::: Data :::
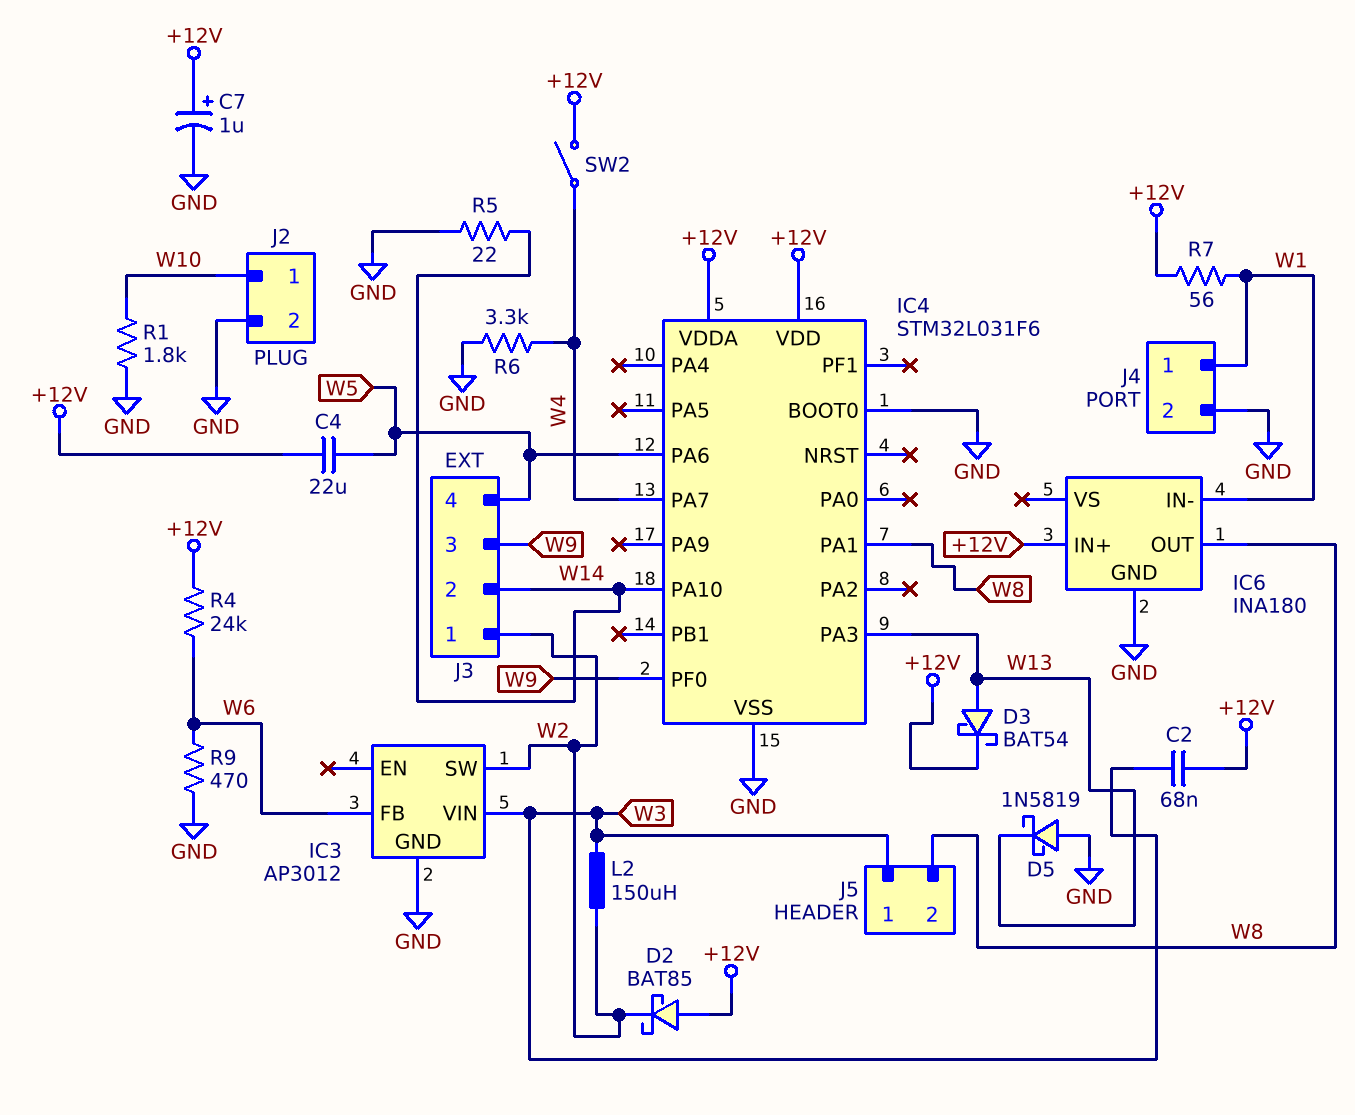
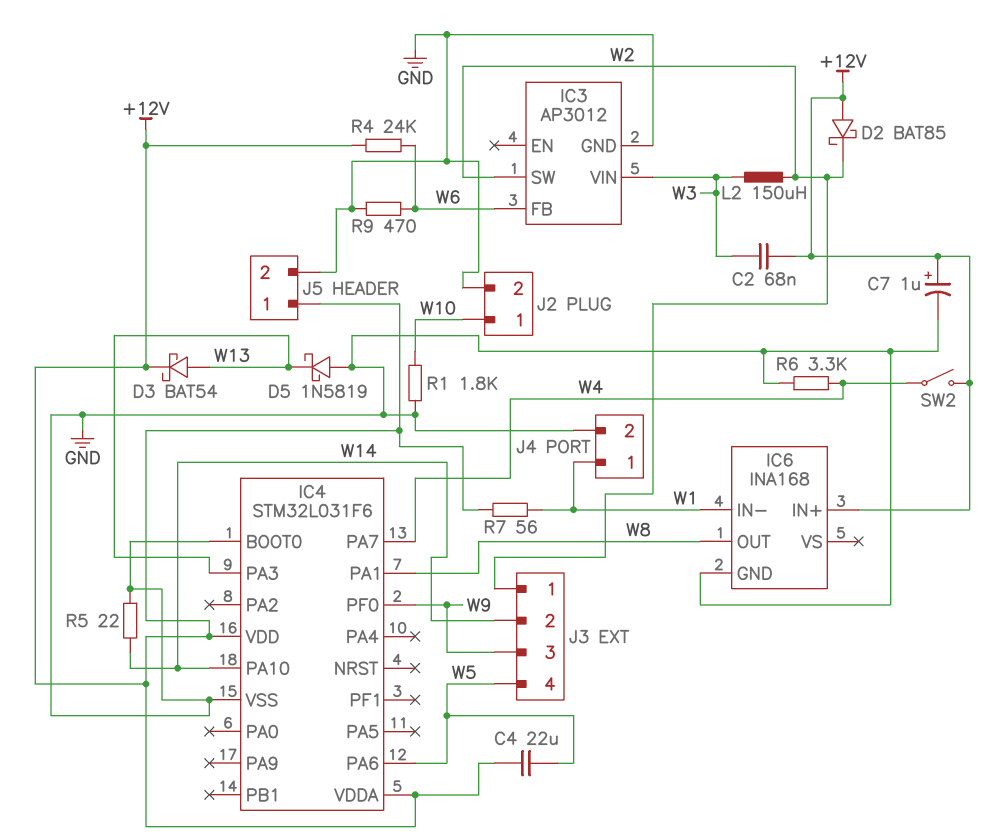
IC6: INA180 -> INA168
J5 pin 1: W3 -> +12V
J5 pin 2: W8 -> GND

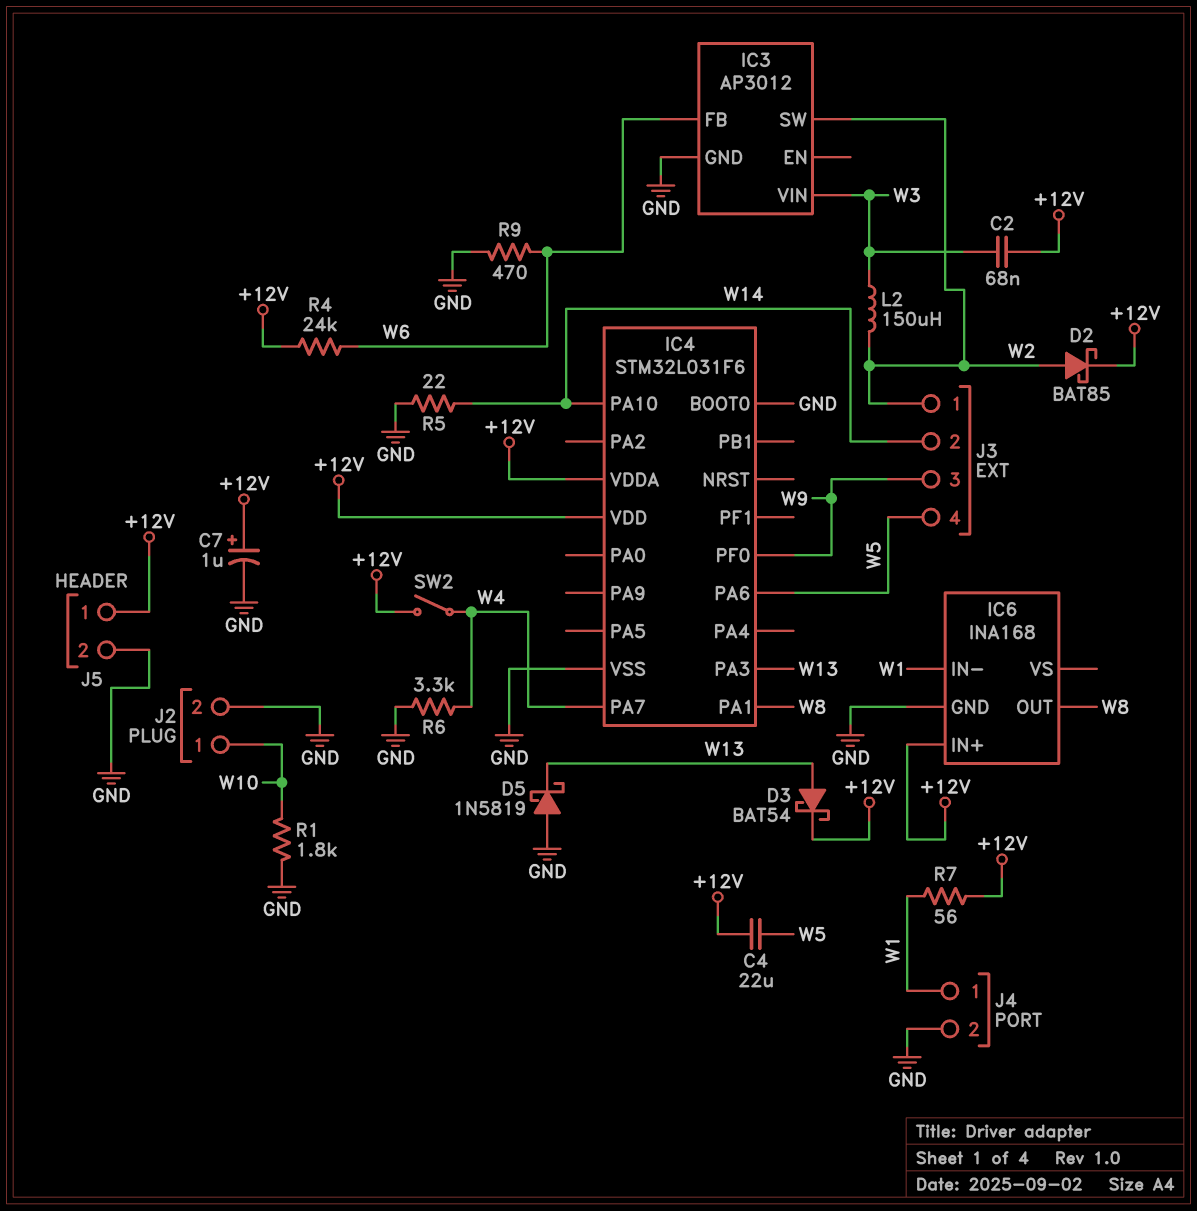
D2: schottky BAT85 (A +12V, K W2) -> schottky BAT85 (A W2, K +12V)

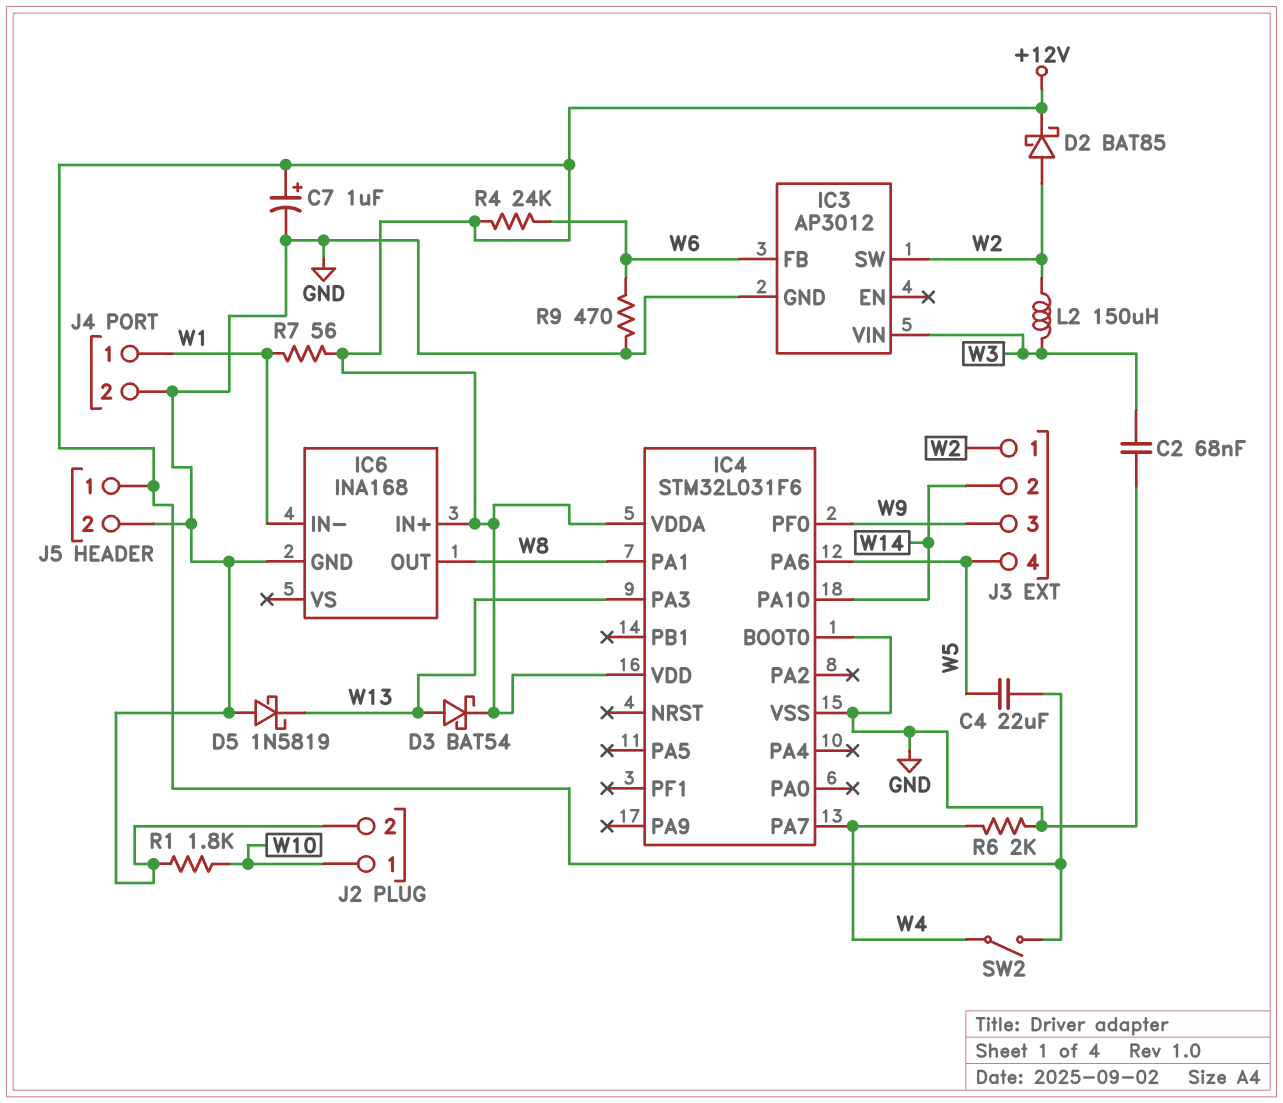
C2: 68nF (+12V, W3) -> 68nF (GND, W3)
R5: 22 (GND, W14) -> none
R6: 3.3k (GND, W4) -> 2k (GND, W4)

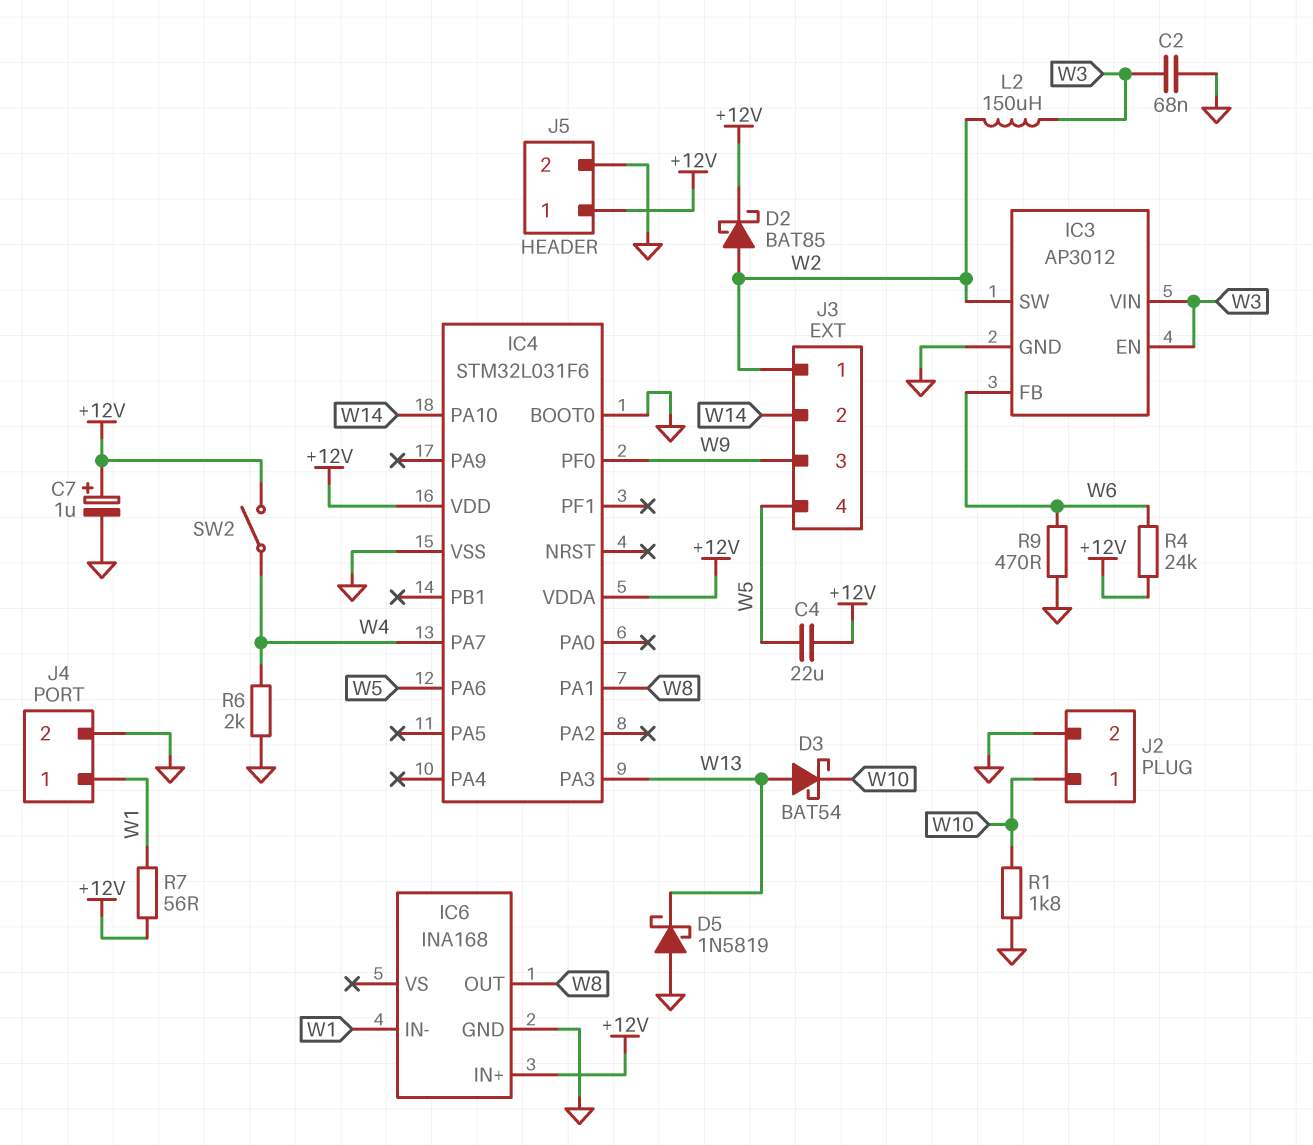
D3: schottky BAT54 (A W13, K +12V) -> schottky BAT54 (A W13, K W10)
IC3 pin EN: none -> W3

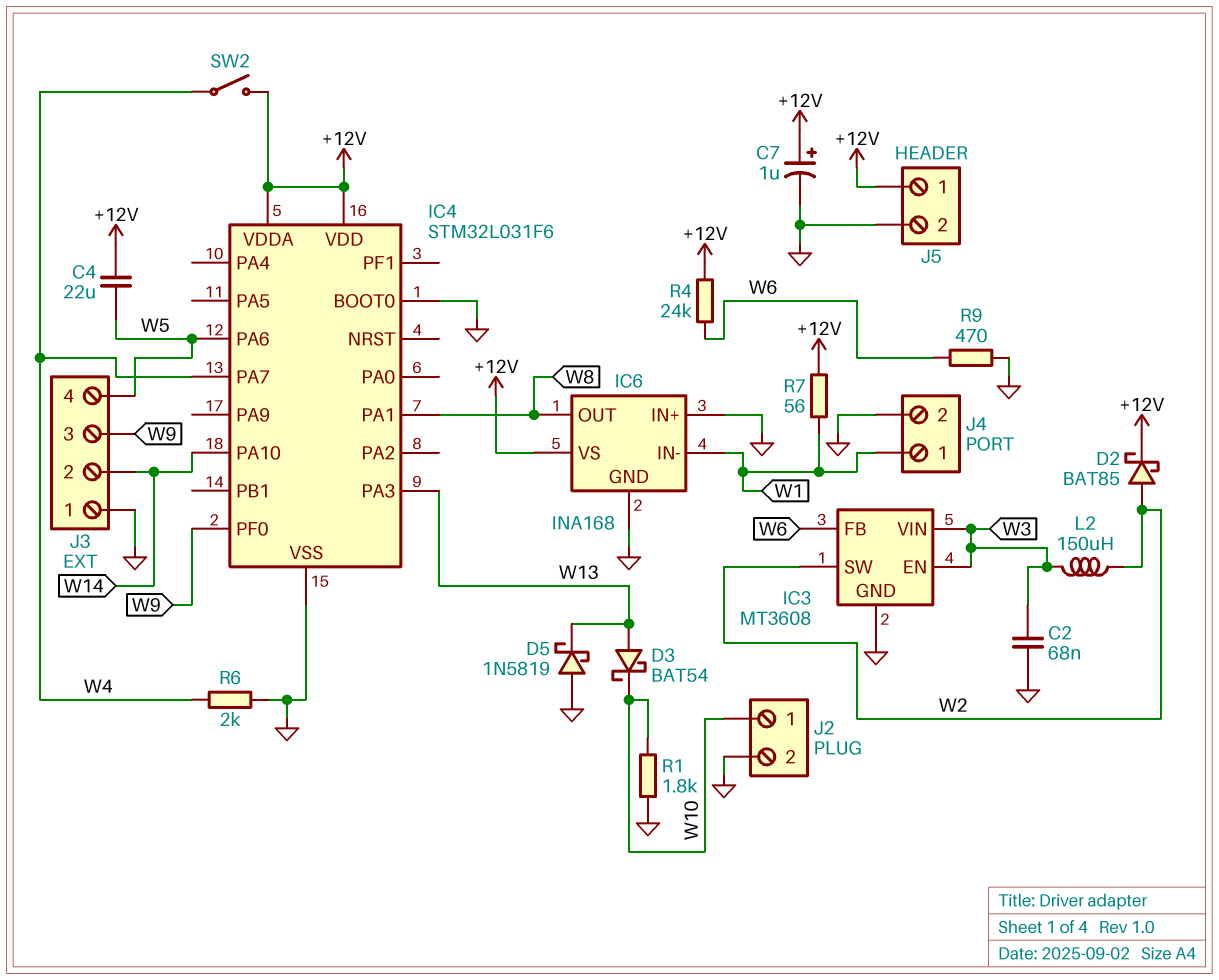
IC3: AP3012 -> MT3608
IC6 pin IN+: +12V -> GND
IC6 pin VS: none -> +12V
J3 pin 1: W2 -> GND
:::
::: Data :::
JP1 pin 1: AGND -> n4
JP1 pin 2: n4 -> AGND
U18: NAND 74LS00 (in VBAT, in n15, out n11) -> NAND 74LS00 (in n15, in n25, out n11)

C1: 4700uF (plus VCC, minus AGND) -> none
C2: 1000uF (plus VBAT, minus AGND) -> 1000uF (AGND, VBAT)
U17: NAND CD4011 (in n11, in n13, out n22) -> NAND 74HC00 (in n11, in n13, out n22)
:::
Problem to work on:
An exact transcription is needed of the lines from the one with "D2: schottky BAT85" to the one with "J3 pin 1: W2 -> GND" above, both ends included, with pictures left out.

Result of the task:
D2: schottky BAT85 (A +12V, K W2) -> schottky BAT85 (A W2, K +12V)

C2: 68nF (+12V, W3) -> 68nF (GND, W3)
R5: 22 (GND, W14) -> none
R6: 3.3k (GND, W4) -> 2k (GND, W4)

D3: schottky BAT54 (A W13, K +12V) -> schottky BAT54 (A W13, K W10)
IC3 pin EN: none -> W3

IC3: AP3012 -> MT3608
IC6 pin IN+: +12V -> GND
IC6 pin VS: none -> +12V
J3 pin 1: W2 -> GND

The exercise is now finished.